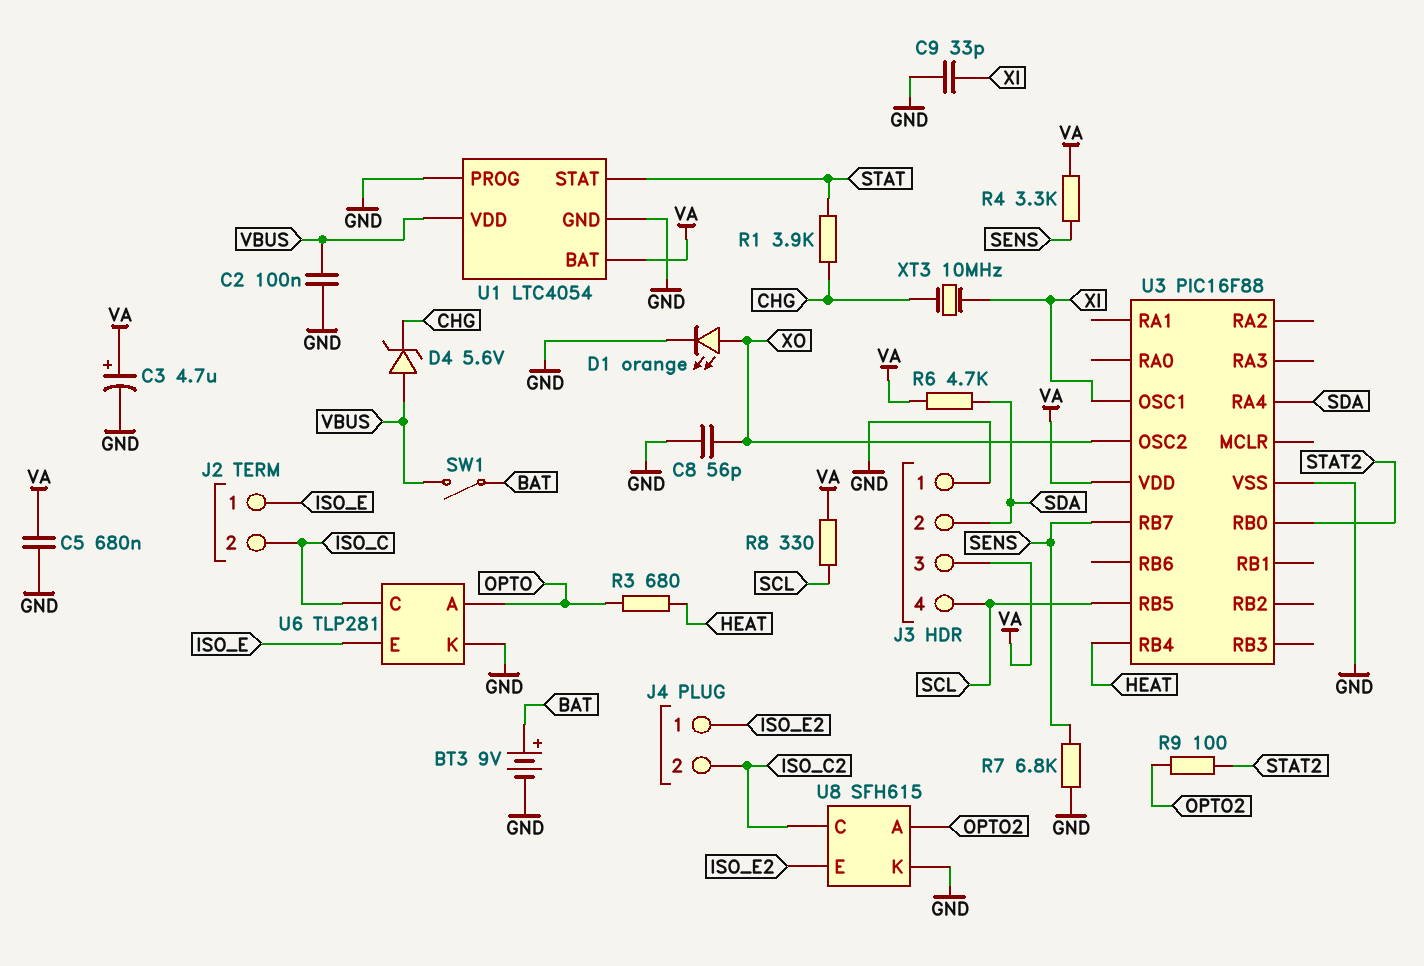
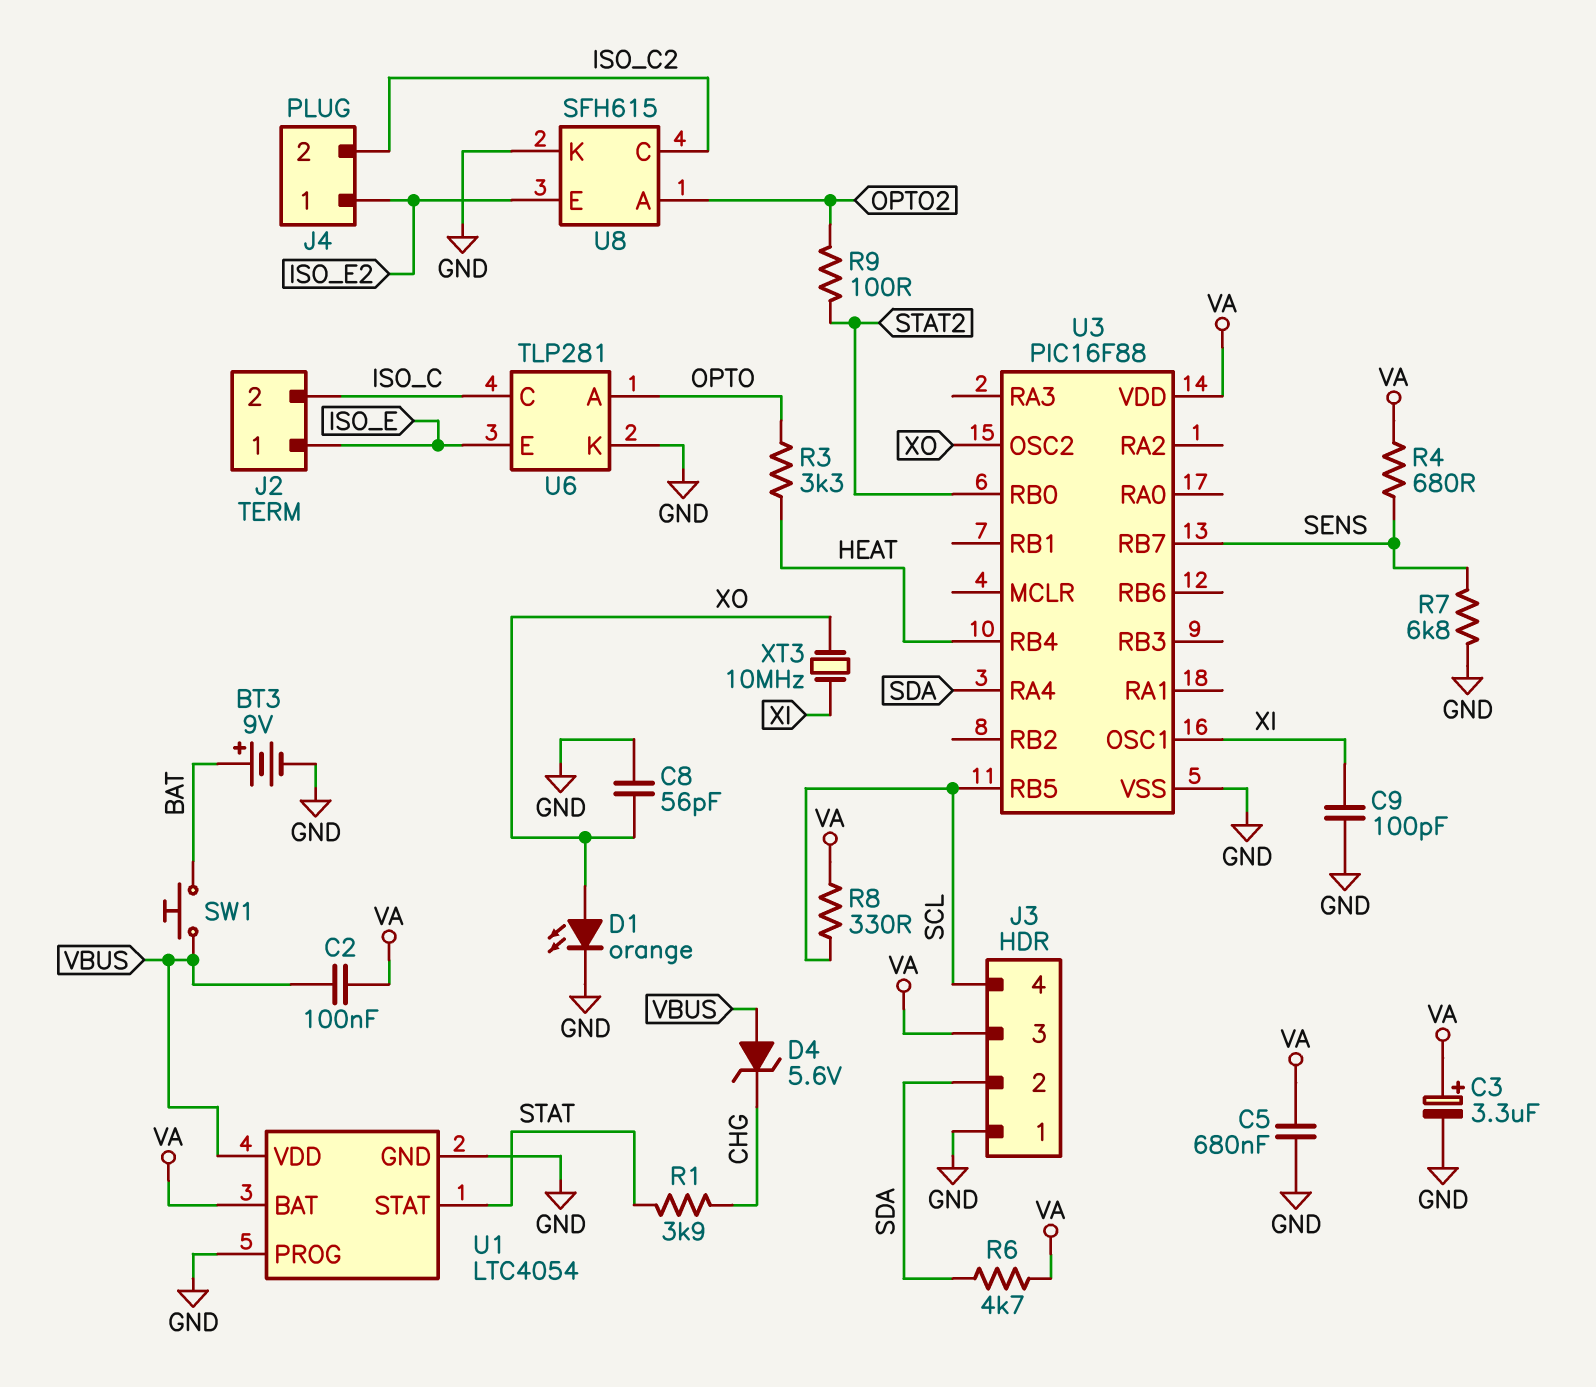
C2: 100nF (GND, VBUS) -> 100nF (VA, VBUS)
C3: 4.7uF (plus VA, minus GND) -> 3.3uF (plus VA, minus GND)
C9: 33pF (GND, XI) -> 100pF (GND, XI)
R3: 680 (HEAT, OPTO) -> 3.3k (HEAT, OPTO)
R4: 3.3k (SENS, VA) -> 680 (SENS, VA)
SW1: switch (BAT, VBUS) -> button (BAT, VBUS)
XT3: 10MHz (CHG, XI) -> 10MHz (XI, XO)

-.-.-

» **Task goal**
The lines above that include "VBUS" should each be listed.

» **Result for this exercise**
C2: 100nF (GND, VBUS) -> 100nF (VA, VBUS)
SW1: switch (BAT, VBUS) -> button (BAT, VBUS)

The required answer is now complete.